_Your objective_
A verbatim copy of the lines starting at the one with "R6: 1.1k (MIC, VOL) -> none" and ending at the last line below is required; include nothing else.

_Information supplied_
# # # #

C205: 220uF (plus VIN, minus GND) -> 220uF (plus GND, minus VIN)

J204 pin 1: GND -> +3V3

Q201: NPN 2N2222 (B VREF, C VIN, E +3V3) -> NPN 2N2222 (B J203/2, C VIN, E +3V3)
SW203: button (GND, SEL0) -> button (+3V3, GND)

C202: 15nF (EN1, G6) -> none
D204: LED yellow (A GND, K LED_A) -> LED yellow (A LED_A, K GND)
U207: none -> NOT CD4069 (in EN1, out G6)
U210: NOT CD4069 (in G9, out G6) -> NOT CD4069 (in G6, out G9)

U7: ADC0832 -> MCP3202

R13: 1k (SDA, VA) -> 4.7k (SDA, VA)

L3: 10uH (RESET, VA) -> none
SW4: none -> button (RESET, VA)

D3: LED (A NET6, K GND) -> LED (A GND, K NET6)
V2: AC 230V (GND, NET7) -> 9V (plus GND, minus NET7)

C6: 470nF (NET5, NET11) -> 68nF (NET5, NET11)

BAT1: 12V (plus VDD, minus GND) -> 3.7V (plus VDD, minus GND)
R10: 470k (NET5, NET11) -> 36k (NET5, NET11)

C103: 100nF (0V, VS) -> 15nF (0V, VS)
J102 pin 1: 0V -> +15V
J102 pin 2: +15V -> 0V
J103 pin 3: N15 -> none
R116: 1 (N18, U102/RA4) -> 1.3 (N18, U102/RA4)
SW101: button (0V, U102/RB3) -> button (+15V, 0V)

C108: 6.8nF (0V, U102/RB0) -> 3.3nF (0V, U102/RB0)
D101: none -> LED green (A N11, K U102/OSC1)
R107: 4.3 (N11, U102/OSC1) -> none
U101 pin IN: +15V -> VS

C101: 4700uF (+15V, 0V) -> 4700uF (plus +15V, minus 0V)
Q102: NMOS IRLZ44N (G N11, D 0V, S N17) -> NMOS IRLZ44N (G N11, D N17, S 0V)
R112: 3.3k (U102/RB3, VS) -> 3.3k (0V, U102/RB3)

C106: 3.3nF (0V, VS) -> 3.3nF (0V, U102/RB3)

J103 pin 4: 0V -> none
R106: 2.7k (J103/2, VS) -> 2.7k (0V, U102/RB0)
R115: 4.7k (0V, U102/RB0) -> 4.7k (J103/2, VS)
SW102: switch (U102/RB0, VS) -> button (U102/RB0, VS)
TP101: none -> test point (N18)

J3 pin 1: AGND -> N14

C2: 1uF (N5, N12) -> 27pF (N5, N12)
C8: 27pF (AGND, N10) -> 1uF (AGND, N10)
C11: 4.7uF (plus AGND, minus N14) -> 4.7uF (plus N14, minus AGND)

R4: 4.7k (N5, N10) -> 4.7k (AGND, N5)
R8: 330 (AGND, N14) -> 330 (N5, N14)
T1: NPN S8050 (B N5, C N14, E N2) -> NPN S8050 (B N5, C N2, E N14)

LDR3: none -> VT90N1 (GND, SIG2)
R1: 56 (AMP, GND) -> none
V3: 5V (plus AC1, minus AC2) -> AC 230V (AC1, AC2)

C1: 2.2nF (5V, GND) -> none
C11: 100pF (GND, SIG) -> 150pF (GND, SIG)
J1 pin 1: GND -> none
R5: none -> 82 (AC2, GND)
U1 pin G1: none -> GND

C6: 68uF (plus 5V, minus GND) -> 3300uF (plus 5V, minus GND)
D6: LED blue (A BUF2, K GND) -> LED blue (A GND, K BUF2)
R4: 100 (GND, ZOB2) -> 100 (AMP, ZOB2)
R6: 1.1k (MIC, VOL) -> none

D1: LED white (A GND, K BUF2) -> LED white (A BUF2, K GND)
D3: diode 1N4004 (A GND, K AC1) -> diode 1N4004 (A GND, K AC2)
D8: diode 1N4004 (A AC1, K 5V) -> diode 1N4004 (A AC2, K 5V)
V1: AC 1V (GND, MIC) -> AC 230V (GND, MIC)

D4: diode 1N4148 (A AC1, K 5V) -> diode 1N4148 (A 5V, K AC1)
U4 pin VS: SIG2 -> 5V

# # # #

_Task output_
R6: 1.1k (MIC, VOL) -> none

D1: LED white (A GND, K BUF2) -> LED white (A BUF2, K GND)
D3: diode 1N4004 (A GND, K AC1) -> diode 1N4004 (A GND, K AC2)
D8: diode 1N4004 (A AC1, K 5V) -> diode 1N4004 (A AC2, K 5V)
V1: AC 1V (GND, MIC) -> AC 230V (GND, MIC)

D4: diode 1N4148 (A AC1, K 5V) -> diode 1N4148 (A 5V, K AC1)
U4 pin VS: SIG2 -> 5V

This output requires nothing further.